Records from a data collection
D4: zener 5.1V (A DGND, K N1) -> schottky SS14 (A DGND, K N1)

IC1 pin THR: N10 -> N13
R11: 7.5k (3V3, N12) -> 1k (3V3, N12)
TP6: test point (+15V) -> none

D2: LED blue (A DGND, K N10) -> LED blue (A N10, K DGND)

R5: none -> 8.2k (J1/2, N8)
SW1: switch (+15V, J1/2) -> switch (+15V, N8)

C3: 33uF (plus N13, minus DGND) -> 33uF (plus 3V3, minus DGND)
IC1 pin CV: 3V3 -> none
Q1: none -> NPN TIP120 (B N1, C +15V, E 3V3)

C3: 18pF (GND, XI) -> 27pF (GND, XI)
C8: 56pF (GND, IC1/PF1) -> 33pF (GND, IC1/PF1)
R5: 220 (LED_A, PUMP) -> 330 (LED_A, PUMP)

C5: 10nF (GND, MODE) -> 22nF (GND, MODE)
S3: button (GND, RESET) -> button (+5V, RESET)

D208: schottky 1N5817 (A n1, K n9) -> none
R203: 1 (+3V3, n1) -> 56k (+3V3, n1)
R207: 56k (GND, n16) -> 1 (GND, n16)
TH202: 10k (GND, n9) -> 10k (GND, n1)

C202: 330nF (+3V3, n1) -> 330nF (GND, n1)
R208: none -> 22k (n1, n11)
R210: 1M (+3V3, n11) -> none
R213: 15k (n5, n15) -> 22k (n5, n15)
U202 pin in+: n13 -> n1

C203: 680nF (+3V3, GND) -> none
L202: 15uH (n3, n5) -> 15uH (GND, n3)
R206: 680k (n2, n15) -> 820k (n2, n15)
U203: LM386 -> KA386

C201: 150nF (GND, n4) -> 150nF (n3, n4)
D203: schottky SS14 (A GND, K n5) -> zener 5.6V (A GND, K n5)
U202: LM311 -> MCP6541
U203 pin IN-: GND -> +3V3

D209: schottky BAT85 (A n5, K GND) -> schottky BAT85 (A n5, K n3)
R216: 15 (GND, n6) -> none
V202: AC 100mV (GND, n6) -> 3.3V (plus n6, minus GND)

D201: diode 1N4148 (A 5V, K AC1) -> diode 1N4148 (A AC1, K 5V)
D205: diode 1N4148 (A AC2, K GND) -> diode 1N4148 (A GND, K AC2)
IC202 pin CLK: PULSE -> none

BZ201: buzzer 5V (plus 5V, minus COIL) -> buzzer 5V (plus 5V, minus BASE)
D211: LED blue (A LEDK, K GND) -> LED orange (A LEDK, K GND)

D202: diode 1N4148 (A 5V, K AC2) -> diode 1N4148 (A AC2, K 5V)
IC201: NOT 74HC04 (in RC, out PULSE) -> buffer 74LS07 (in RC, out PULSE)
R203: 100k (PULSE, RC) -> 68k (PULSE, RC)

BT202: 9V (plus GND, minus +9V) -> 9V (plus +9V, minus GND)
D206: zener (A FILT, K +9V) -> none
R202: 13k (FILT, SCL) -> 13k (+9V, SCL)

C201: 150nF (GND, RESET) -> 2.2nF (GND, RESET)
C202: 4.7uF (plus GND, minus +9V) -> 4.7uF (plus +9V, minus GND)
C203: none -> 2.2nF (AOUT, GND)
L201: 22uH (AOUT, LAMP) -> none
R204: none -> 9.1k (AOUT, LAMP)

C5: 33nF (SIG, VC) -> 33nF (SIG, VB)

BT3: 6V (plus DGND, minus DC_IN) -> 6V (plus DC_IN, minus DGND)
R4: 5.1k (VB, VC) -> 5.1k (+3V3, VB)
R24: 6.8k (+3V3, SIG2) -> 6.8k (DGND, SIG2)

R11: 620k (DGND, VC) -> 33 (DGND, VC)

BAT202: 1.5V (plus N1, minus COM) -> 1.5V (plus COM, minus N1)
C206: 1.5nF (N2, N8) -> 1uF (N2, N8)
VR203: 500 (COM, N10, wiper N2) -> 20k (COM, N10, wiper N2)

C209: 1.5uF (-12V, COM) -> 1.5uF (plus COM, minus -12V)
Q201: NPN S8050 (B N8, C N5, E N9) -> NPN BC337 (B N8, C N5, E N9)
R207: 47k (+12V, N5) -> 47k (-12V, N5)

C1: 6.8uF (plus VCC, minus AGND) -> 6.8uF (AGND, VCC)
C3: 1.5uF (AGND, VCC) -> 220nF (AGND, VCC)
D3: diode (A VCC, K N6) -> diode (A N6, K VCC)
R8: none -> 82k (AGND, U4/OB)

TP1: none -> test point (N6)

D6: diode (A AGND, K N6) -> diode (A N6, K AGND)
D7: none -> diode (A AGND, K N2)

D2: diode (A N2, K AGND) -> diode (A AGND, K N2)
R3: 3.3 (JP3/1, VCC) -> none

■ **What you should do**
Reproduce each of the records word for word.

■ **Expected output**
D4: zener 5.1V (A DGND, K N1) -> schottky SS14 (A DGND, K N1)

IC1 pin THR: N10 -> N13
R11: 7.5k (3V3, N12) -> 1k (3V3, N12)
TP6: test point (+15V) -> none

D2: LED blue (A DGND, K N10) -> LED blue (A N10, K DGND)

R5: none -> 8.2k (J1/2, N8)
SW1: switch (+15V, J1/2) -> switch (+15V, N8)

C3: 33uF (plus N13, minus DGND) -> 33uF (plus 3V3, minus DGND)
IC1 pin CV: 3V3 -> none
Q1: none -> NPN TIP120 (B N1, C +15V, E 3V3)

C3: 18pF (GND, XI) -> 27pF (GND, XI)
C8: 56pF (GND, IC1/PF1) -> 33pF (GND, IC1/PF1)
R5: 220 (LED_A, PUMP) -> 330 (LED_A, PUMP)

C5: 10nF (GND, MODE) -> 22nF (GND, MODE)
S3: button (GND, RESET) -> button (+5V, RESET)

D208: schottky 1N5817 (A n1, K n9) -> none
R203: 1 (+3V3, n1) -> 56k (+3V3, n1)
R207: 56k (GND, n16) -> 1 (GND, n16)
TH202: 10k (GND, n9) -> 10k (GND, n1)

C202: 330nF (+3V3, n1) -> 330nF (GND, n1)
R208: none -> 22k (n1, n11)
R210: 1M (+3V3, n11) -> none
R213: 15k (n5, n15) -> 22k (n5, n15)
U202 pin in+: n13 -> n1

C203: 680nF (+3V3, GND) -> none
L202: 15uH (n3, n5) -> 15uH (GND, n3)
R206: 680k (n2, n15) -> 820k (n2, n15)
U203: LM386 -> KA386

C201: 150nF (GND, n4) -> 150nF (n3, n4)
D203: schottky SS14 (A GND, K n5) -> zener 5.6V (A GND, K n5)
U202: LM311 -> MCP6541
U203 pin IN-: GND -> +3V3

D209: schottky BAT85 (A n5, K GND) -> schottky BAT85 (A n5, K n3)
R216: 15 (GND, n6) -> none
V202: AC 100mV (GND, n6) -> 3.3V (plus n6, minus GND)

D201: diode 1N4148 (A 5V, K AC1) -> diode 1N4148 (A AC1, K 5V)
D205: diode 1N4148 (A AC2, K GND) -> diode 1N4148 (A GND, K AC2)
IC202 pin CLK: PULSE -> none

BZ201: buzzer 5V (plus 5V, minus COIL) -> buzzer 5V (plus 5V, minus BASE)
D211: LED blue (A LEDK, K GND) -> LED orange (A LEDK, K GND)

D202: diode 1N4148 (A 5V, K AC2) -> diode 1N4148 (A AC2, K 5V)
IC201: NOT 74HC04 (in RC, out PULSE) -> buffer 74LS07 (in RC, out PULSE)
R203: 100k (PULSE, RC) -> 68k (PULSE, RC)

BT202: 9V (plus GND, minus +9V) -> 9V (plus +9V, minus GND)
D206: zener (A FILT, K +9V) -> none
R202: 13k (FILT, SCL) -> 13k (+9V, SCL)

C201: 150nF (GND, RESET) -> 2.2nF (GND, RESET)
C202: 4.7uF (plus GND, minus +9V) -> 4.7uF (plus +9V, minus GND)
C203: none -> 2.2nF (AOUT, GND)
L201: 22uH (AOUT, LAMP) -> none
R204: none -> 9.1k (AOUT, LAMP)

C5: 33nF (SIG, VC) -> 33nF (SIG, VB)

BT3: 6V (plus DGND, minus DC_IN) -> 6V (plus DC_IN, minus DGND)
R4: 5.1k (VB, VC) -> 5.1k (+3V3, VB)
R24: 6.8k (+3V3, SIG2) -> 6.8k (DGND, SIG2)

R11: 620k (DGND, VC) -> 33 (DGND, VC)

BAT202: 1.5V (plus N1, minus COM) -> 1.5V (plus COM, minus N1)
C206: 1.5nF (N2, N8) -> 1uF (N2, N8)
VR203: 500 (COM, N10, wiper N2) -> 20k (COM, N10, wiper N2)

C209: 1.5uF (-12V, COM) -> 1.5uF (plus COM, minus -12V)
Q201: NPN S8050 (B N8, C N5, E N9) -> NPN BC337 (B N8, C N5, E N9)
R207: 47k (+12V, N5) -> 47k (-12V, N5)

C1: 6.8uF (plus VCC, minus AGND) -> 6.8uF (AGND, VCC)
C3: 1.5uF (AGND, VCC) -> 220nF (AGND, VCC)
D3: diode (A VCC, K N6) -> diode (A N6, K VCC)
R8: none -> 82k (AGND, U4/OB)

TP1: none -> test point (N6)

D6: diode (A AGND, K N6) -> diode (A N6, K AGND)
D7: none -> diode (A AGND, K N2)

D2: diode (A N2, K AGND) -> diode (A AGND, K N2)
R3: 3.3 (JP3/1, VCC) -> none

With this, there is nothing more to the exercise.